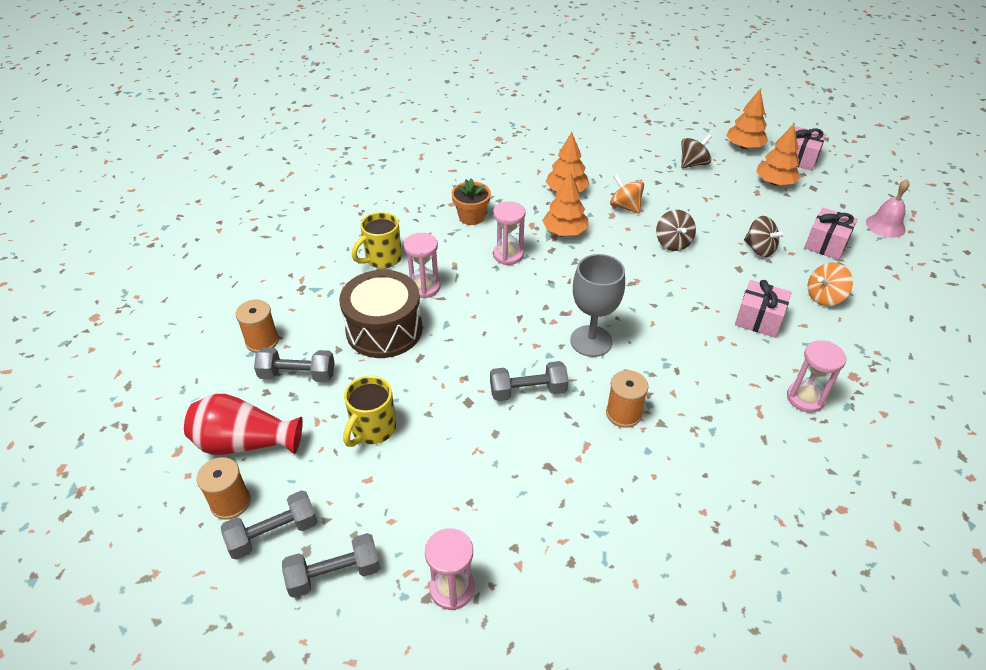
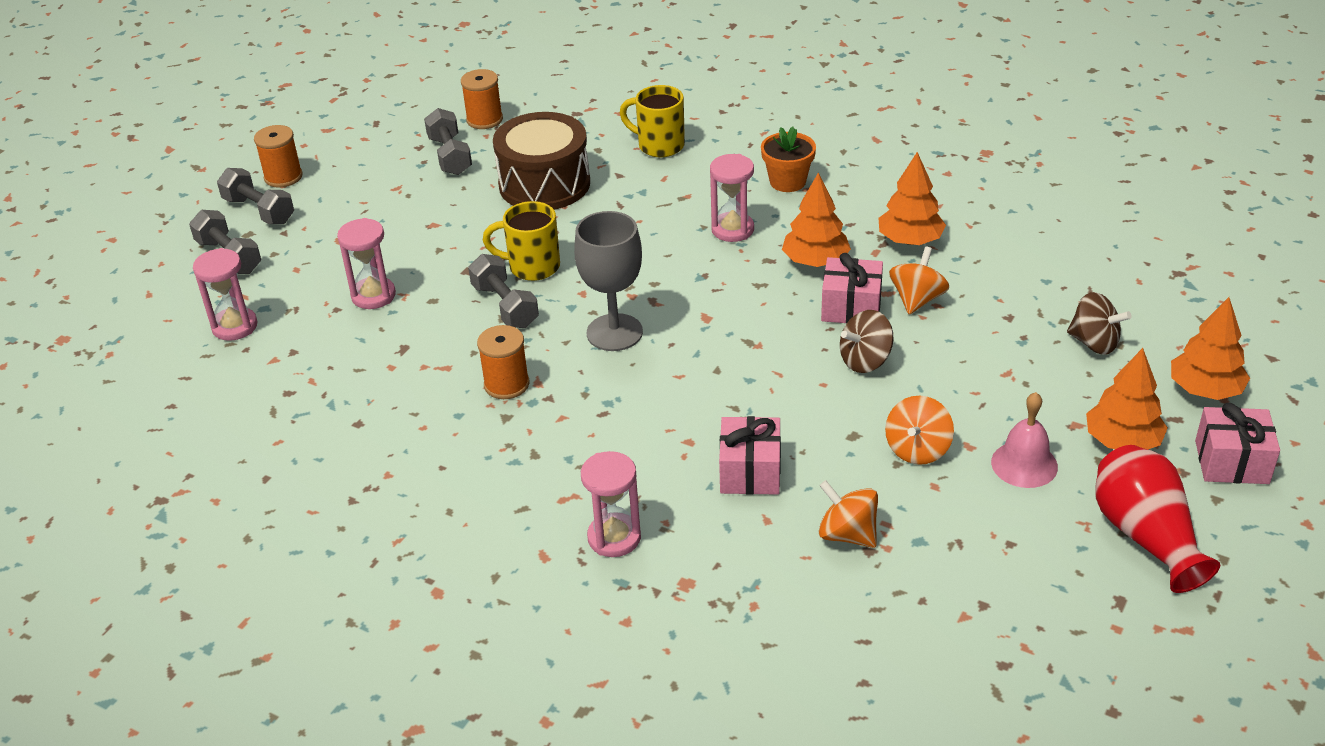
camera: 70 degrees right, 5 degrees down
(244, 442) = (352, 159): red vase -> red vase (1145, 536)
(372, 429) = (401, 223): yellow mug -> yellow mug (532, 267)
(424, 287) = (630, 188): pink hourglass -> pink hourglass (373, 296)
(759, 249) = (917, 449): brown spinning top -> orange spinning top
(826, 244) = (990, 522): pink gift -> pink gift (851, 307)
(885, 225) = (1106, 592): pink bell -> pink bell (1024, 464)

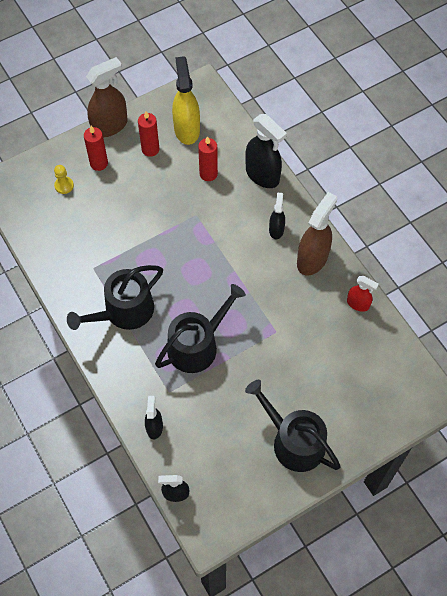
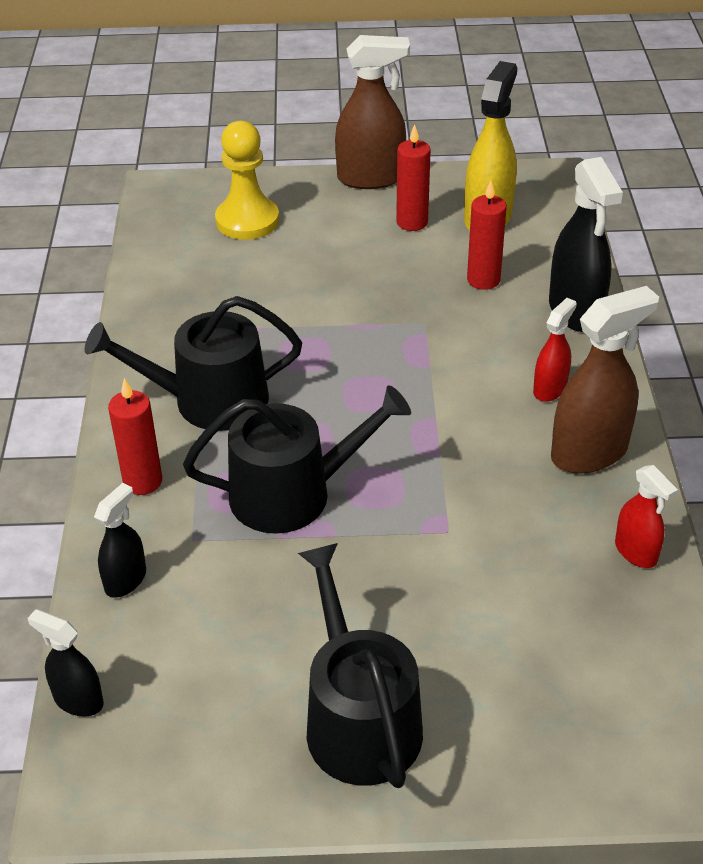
camera: 30 degrees right, 20 degrees down
(64, 185) = (247, 221): yellow pawn -> yellow pawn, size x1.94
(99, 163) = (320, 213): red candle -> red candle (143, 481)
(276, 229) = (550, 389): black spray bottle -> red spray bottle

- **Exercise goal**:
Every line from the one that holds "camera: 30 degrees right, 20 degrees down" to the end of the data above should be given again exactly, with that line and the last one both kept.

- **Answer to this problem**:
camera: 30 degrees right, 20 degrees down
(64, 185) = (247, 221): yellow pawn -> yellow pawn, size x1.94
(99, 163) = (320, 213): red candle -> red candle (143, 481)
(276, 229) = (550, 389): black spray bottle -> red spray bottle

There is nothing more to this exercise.